Aim: Will you print the material below without altering a single character?

Start of Record excerpts

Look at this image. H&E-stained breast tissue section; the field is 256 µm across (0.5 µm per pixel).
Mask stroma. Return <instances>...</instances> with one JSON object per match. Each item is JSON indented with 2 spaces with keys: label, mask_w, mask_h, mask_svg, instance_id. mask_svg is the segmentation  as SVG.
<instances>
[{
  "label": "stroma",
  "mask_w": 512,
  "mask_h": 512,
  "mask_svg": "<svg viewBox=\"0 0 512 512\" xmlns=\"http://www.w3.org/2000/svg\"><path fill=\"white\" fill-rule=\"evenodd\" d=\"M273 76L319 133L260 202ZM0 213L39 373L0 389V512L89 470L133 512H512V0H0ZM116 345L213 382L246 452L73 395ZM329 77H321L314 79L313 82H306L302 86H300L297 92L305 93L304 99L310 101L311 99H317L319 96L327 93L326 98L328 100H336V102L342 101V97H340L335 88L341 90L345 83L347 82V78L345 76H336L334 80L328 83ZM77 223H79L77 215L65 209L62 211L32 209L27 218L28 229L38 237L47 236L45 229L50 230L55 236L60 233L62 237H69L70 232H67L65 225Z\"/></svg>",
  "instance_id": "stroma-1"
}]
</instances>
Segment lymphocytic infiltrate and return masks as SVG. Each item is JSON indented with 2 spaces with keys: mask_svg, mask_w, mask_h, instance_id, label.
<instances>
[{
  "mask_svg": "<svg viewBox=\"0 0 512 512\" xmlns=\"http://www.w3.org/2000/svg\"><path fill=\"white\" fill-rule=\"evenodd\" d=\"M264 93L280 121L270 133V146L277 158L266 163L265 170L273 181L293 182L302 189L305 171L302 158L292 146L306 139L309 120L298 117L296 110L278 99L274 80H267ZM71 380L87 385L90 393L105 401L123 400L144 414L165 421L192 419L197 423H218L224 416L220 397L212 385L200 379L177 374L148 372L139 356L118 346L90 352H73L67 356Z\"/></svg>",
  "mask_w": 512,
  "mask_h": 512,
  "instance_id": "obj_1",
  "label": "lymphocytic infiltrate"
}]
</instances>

End of Record excerpts

Reply to the task:
Look at this image. H&E-stained breast tissue section; the field is 256 µm across (0.5 µm per pixel).
Mask stroma. Return <instances>...</instances> with one JSON object per match. Each item is JSON indented with 2 spaces with keys: label, mask_w, mask_h, mask_svg, instance_id. mask_svg is the segmentation  as SVG.
<instances>
[{
  "label": "stroma",
  "mask_w": 512,
  "mask_h": 512,
  "mask_svg": "<svg viewBox=\"0 0 512 512\" xmlns=\"http://www.w3.org/2000/svg\"><path fill=\"white\" fill-rule=\"evenodd\" d=\"M273 76L319 133L260 202ZM0 213L39 373L0 389V512L89 470L133 512H512V0H0ZM116 345L213 382L246 452L73 395ZM329 77H321L314 79L313 82H306L302 86H300L297 92L305 93L304 99L310 101L311 99H317L319 96L327 93L326 98L328 100H336V102L342 101V97H340L335 88L341 90L345 83L347 82V78L345 76H336L334 80L328 83ZM77 223H79L77 215L65 209L62 211L32 209L27 218L28 229L38 237L47 236L45 229L50 230L55 236L60 233L62 237H69L70 232H67L65 225Z\"/></svg>",
  "instance_id": "stroma-1"
}]
</instances>
Segment lymphocytic infiltrate and return masks as SVG. Each item is JSON indented with 2 spaces with keys: mask_svg, mask_w, mask_h, instance_id, label.
<instances>
[{
  "mask_svg": "<svg viewBox=\"0 0 512 512\" xmlns=\"http://www.w3.org/2000/svg\"><path fill=\"white\" fill-rule=\"evenodd\" d=\"M264 93L280 121L270 133V146L277 158L266 163L265 170L273 181L293 182L302 189L305 171L302 158L292 146L306 139L309 120L298 117L296 110L278 99L274 80H267ZM71 380L87 385L90 393L105 401L123 400L144 414L165 421L192 419L197 423H218L224 416L220 397L212 385L200 379L177 374L148 372L139 356L118 346L90 352H73L67 356Z\"/></svg>",
  "mask_w": 512,
  "mask_h": 512,
  "instance_id": "obj_1",
  "label": "lymphocytic infiltrate"
}]
</instances>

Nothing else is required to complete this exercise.